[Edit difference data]

________

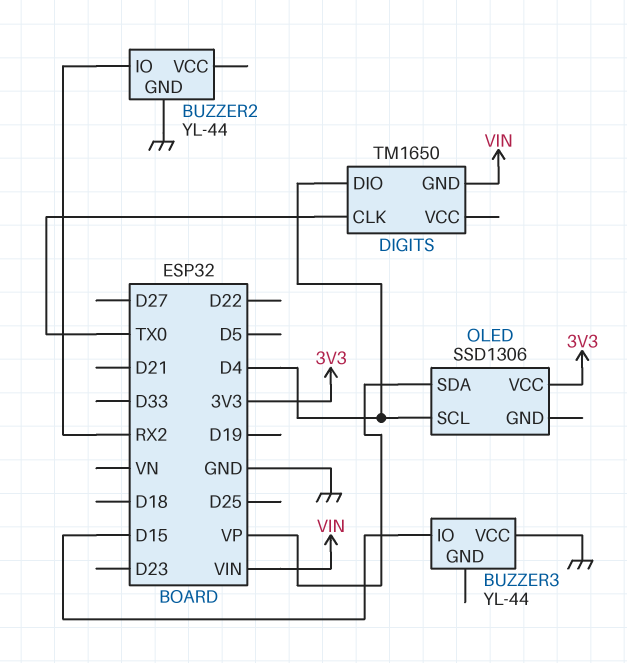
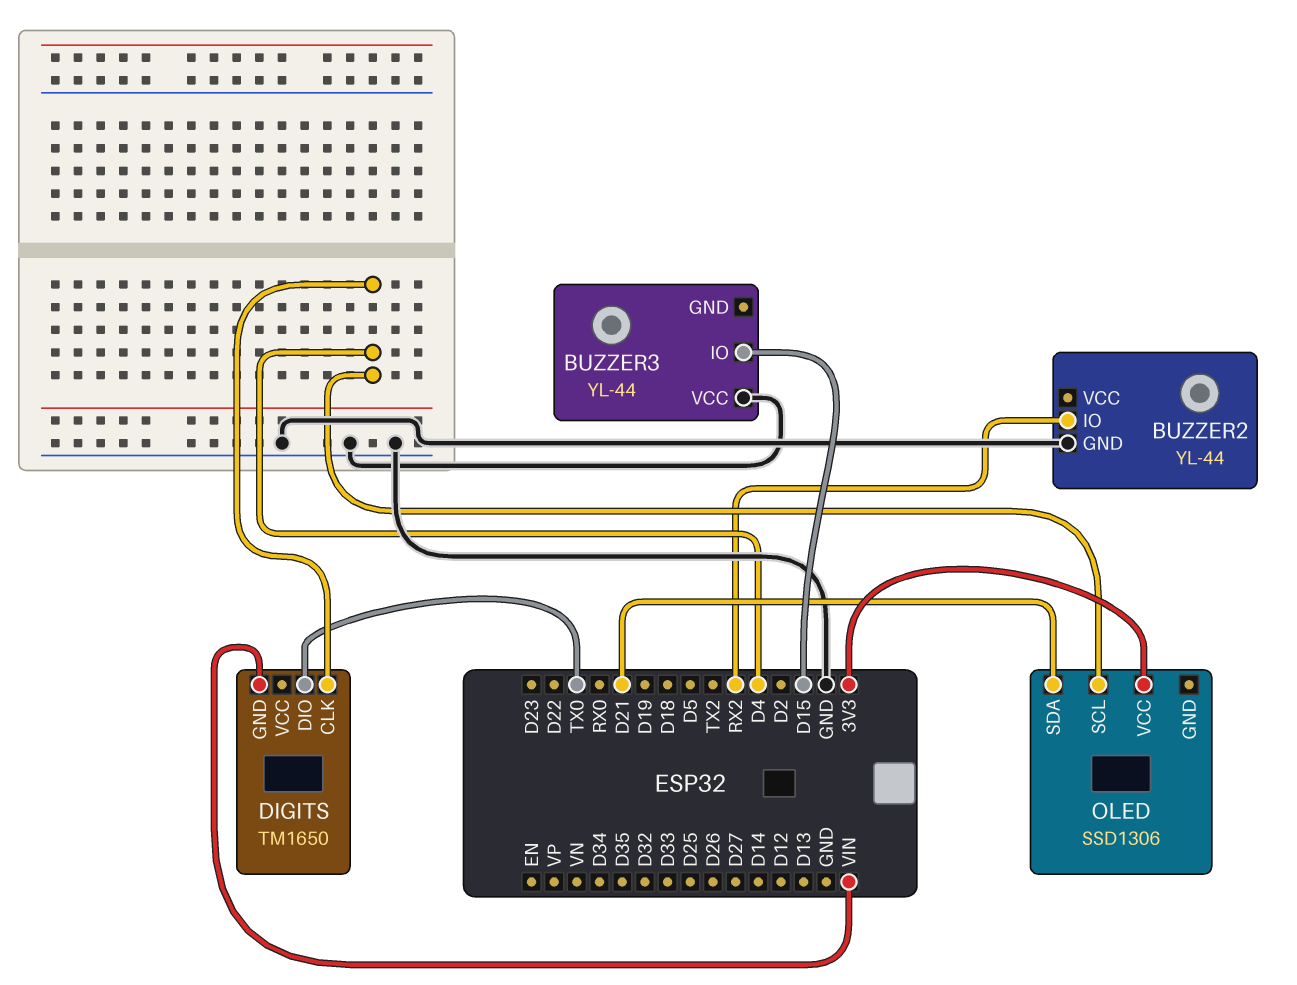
DIGITS pin CLK: TX0 -> D4
DIGITS pin DIO: D4 -> TX0
OLED pin SDA: VP -> D21

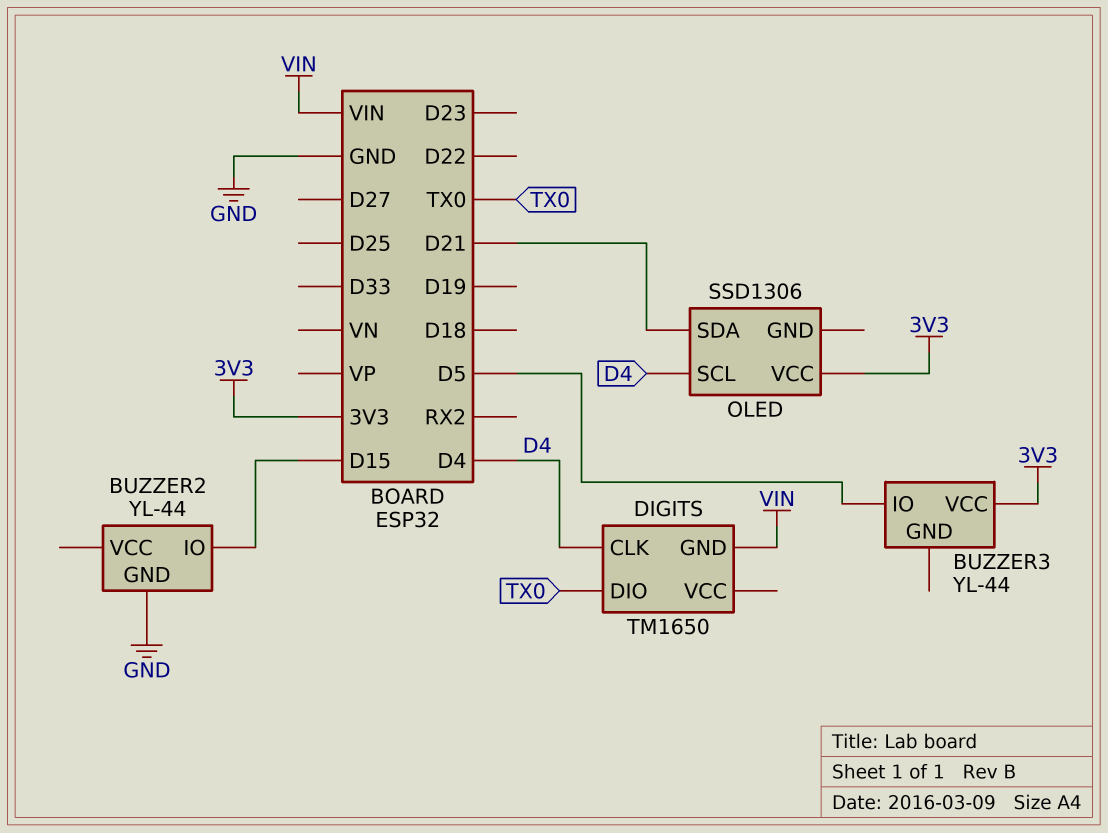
BUZZER2 pin IO: RX2 -> D15
BUZZER3 pin IO: D15 -> D5
BUZZER3 pin VCC: GND -> 3V3

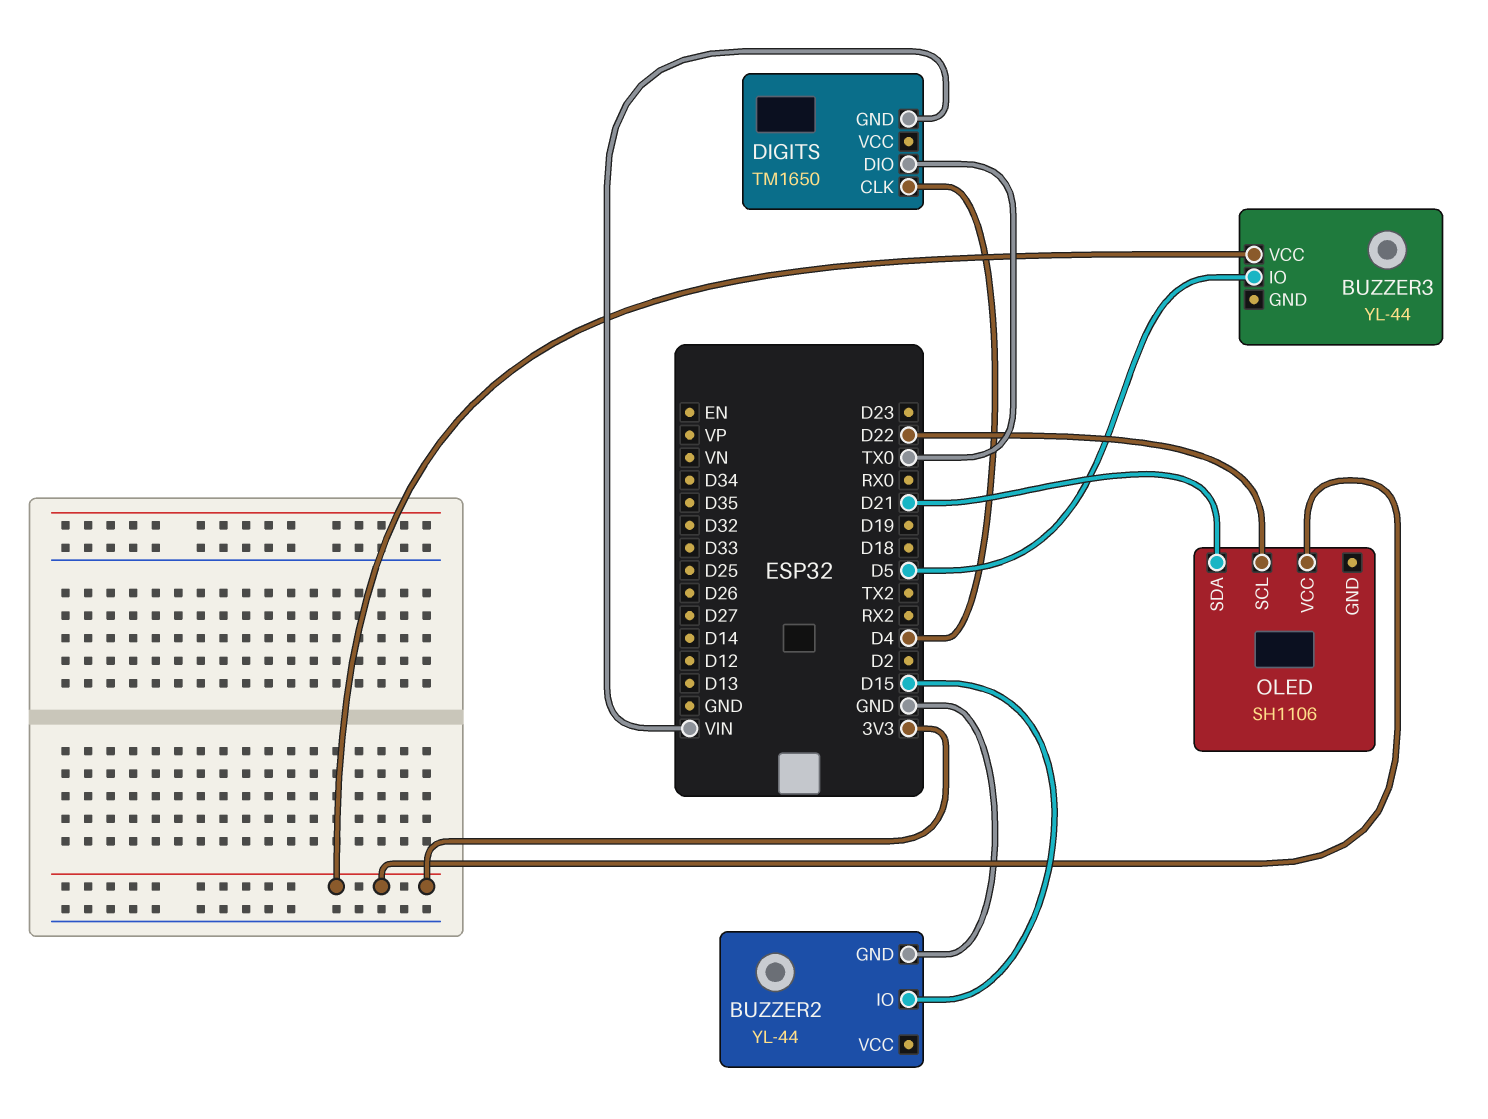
OLED: SSD1306 -> SH1106
OLED pin SCL: D4 -> D22

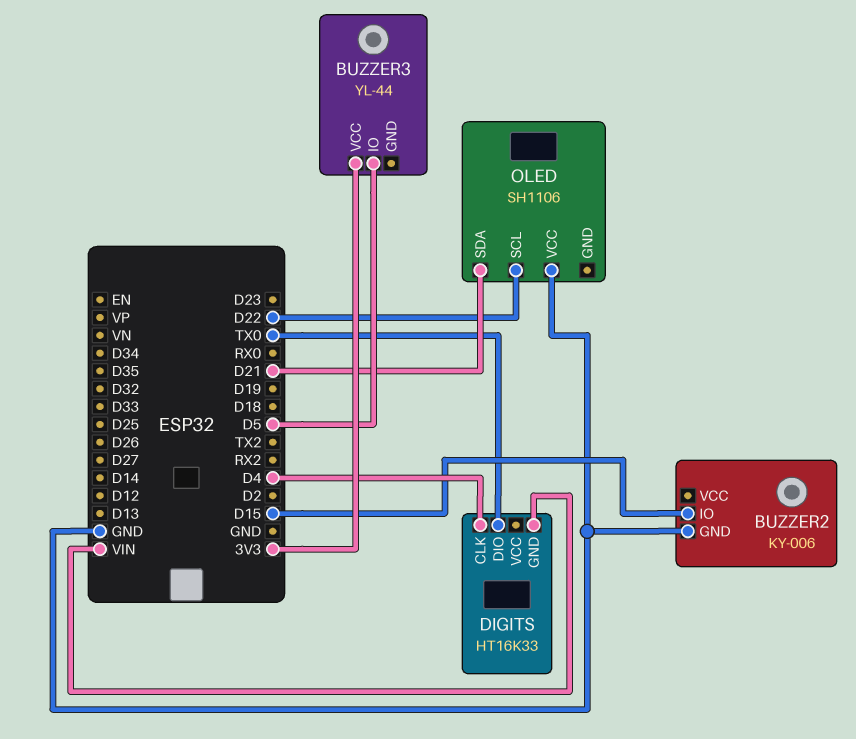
BUZZER2: YL-44 -> KY-006
DIGITS: TM1650 -> HT16K33
OLED pin VCC: 3V3 -> GND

________

> **What is being asked**
Output the records above verbatim. Pictures stay out.

> **Solution for this problem**
DIGITS pin CLK: TX0 -> D4
DIGITS pin DIO: D4 -> TX0
OLED pin SDA: VP -> D21

BUZZER2 pin IO: RX2 -> D15
BUZZER3 pin IO: D15 -> D5
BUZZER3 pin VCC: GND -> 3V3

OLED: SSD1306 -> SH1106
OLED pin SCL: D4 -> D22

BUZZER2: YL-44 -> KY-006
DIGITS: TM1650 -> HT16K33
OLED pin VCC: 3V3 -> GND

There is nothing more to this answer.